*WHAT THE EXERCISE ASKS*
Within the data below, determine how many lines contain "lime" and supply only that figure.

[Extracted records]
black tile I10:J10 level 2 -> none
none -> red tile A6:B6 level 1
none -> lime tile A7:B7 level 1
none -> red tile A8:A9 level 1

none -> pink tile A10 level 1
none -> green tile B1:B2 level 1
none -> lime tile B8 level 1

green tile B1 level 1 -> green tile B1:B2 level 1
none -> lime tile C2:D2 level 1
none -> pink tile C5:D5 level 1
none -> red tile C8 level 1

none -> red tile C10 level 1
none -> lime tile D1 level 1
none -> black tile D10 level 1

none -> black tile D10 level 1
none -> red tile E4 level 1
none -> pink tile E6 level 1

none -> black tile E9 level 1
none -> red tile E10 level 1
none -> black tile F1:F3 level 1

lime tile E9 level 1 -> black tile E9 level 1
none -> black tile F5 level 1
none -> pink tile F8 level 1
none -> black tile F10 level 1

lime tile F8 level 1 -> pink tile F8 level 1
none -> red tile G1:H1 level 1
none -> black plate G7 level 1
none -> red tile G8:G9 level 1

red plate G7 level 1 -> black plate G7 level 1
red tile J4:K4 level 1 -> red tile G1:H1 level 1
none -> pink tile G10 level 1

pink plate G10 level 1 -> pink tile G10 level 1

*OUTPUT OF THE TASK*
6